*** Opening Records provided ***

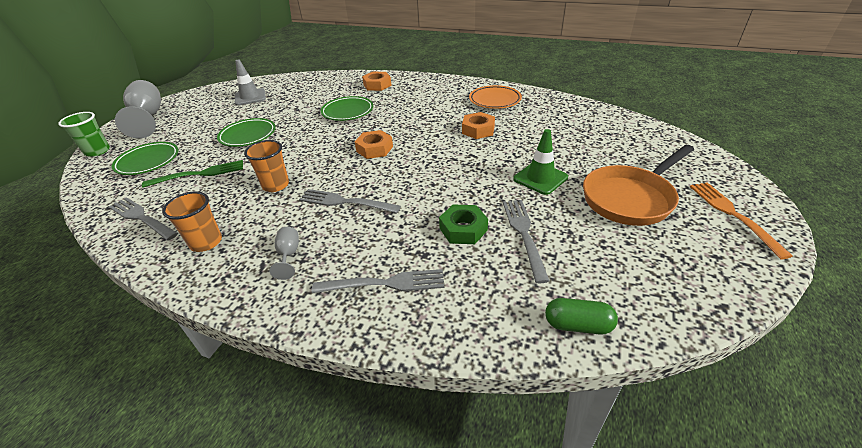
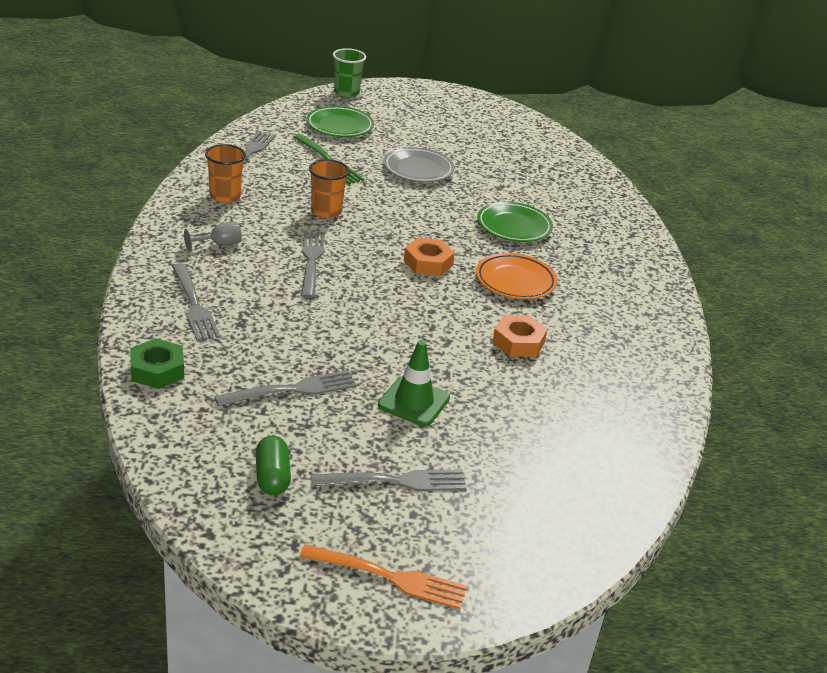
camera: 65 degrees right, 5 degrees down
grey goblet [115,80,161,139] -> none
green plate [217,118,276,147] -> grey plate [383,147,454,182]
grey traffic cone [235,60,266,106] -> none
orange nut [362,72,392,91] -> none
green nut [439,204,488,244] -> green nut moved to [130,338,184,389]
orange plate [469,85,522,109] -> orange plate moved to [476,253,557,299]
green capsule [545,298,618,334] -> green capsule moved to [255,436,291,495]
orange pan [583,145,694,226] -> grey fork [311,470,467,491]
orange fork [690,182,793,259] -> orange fork turned 45 degrees clockwise [300,544,467,609]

*** Closing Records provided ***

■ **What is needed**
Reproduce the line that contains "grey traffic cone [235,60,266,106] -> none" and each line after it through the last line of the entries above, exactly; leave out all earlier lines.

■ **Worked solution**
grey traffic cone [235,60,266,106] -> none
orange nut [362,72,392,91] -> none
green nut [439,204,488,244] -> green nut moved to [130,338,184,389]
orange plate [469,85,522,109] -> orange plate moved to [476,253,557,299]
green capsule [545,298,618,334] -> green capsule moved to [255,436,291,495]
orange pan [583,145,694,226] -> grey fork [311,470,467,491]
orange fork [690,182,793,259] -> orange fork turned 45 degrees clockwise [300,544,467,609]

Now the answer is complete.